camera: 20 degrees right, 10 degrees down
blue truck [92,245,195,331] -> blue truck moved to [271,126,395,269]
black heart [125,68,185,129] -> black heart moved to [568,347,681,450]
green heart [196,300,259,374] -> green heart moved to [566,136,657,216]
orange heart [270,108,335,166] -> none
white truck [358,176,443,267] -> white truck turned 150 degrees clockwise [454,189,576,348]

_ _ _ _ _

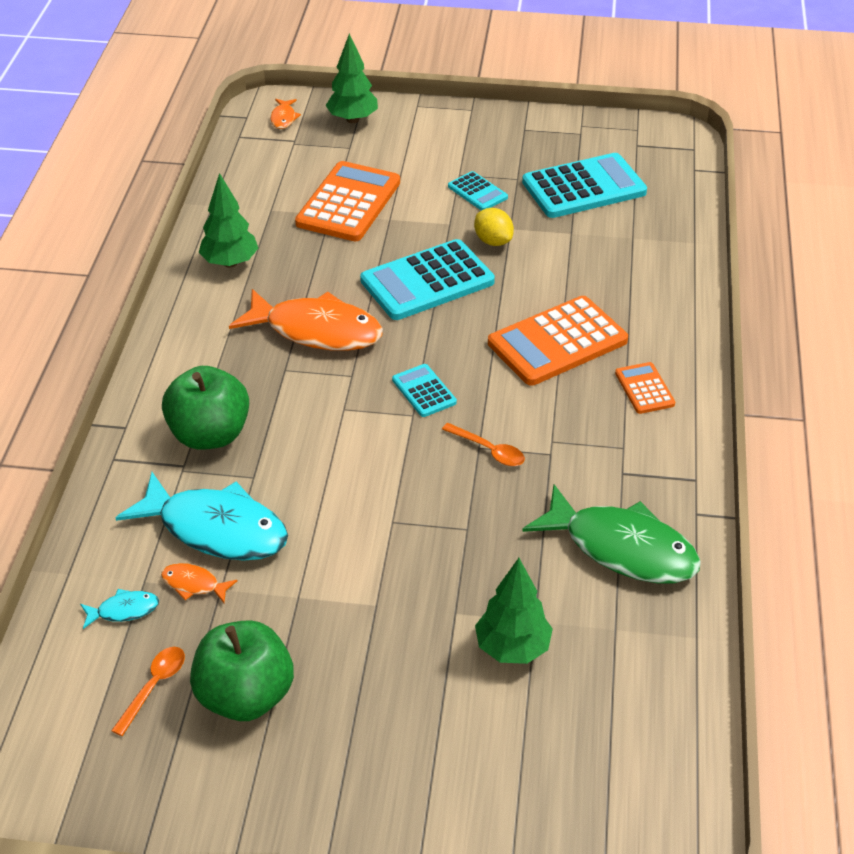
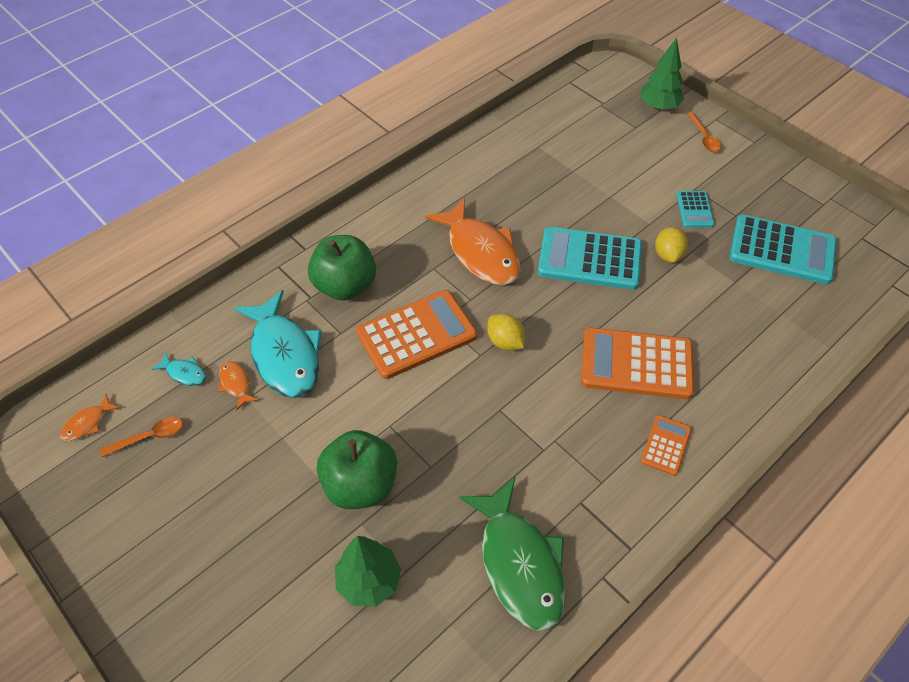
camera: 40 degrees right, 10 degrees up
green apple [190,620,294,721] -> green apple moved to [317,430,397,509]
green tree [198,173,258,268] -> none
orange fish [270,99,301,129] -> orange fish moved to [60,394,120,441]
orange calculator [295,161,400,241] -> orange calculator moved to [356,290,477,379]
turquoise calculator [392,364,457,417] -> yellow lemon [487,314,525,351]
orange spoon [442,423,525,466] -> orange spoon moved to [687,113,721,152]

_ _ _ _ _

◆ **What to produce**
From the records above, transcribe exactly the run of lines that opens with the line holding "camera: 20 degrees right, 10 degrees down" and closes with the line holding "white truck [358,176,443,267]", both included.

◆ **Written answer**
camera: 20 degrees right, 10 degrees down
blue truck [92,245,195,331] -> blue truck moved to [271,126,395,269]
black heart [125,68,185,129] -> black heart moved to [568,347,681,450]
green heart [196,300,259,374] -> green heart moved to [566,136,657,216]
orange heart [270,108,335,166] -> none
white truck [358,176,443,267] -> white truck turned 150 degrees clockwise [454,189,576,348]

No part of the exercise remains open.